THE RECORDS:
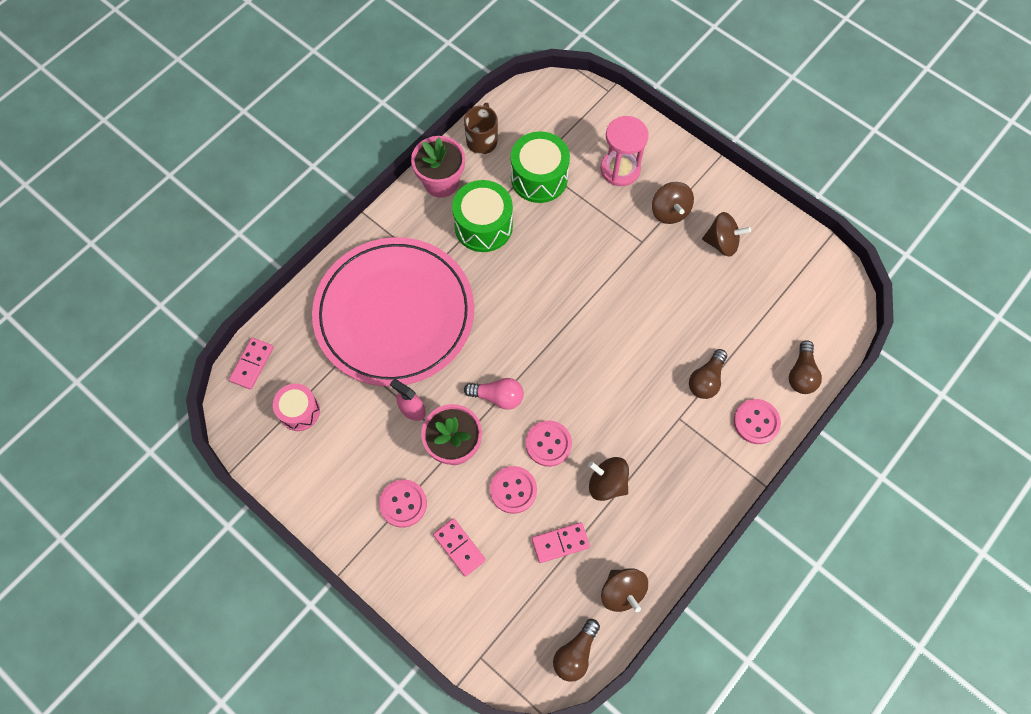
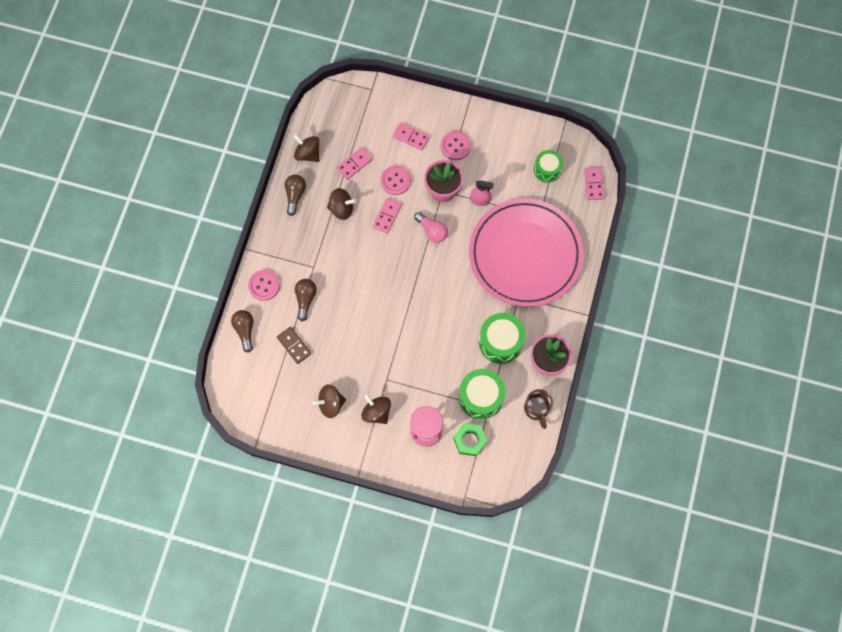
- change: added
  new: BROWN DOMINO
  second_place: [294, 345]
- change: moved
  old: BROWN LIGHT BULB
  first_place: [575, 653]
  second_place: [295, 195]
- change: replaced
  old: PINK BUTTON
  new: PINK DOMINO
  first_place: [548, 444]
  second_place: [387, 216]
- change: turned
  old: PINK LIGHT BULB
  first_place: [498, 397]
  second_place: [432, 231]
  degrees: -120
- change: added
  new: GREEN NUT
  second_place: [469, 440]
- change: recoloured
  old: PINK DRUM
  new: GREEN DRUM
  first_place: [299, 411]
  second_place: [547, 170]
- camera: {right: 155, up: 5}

DESCRIPTION OF THE TASK: Reply with the lines from the one that contains "degrees: -120" through the last line of the material above, copied exactly and nothing else.

YOUR SOLUTION:
  degrees: -120
- change: added
  new: GREEN NUT
  second_place: [469, 440]
- change: recoloured
  old: PINK DRUM
  new: GREEN DRUM
  first_place: [299, 411]
  second_place: [547, 170]
- camera: {right: 155, up: 5}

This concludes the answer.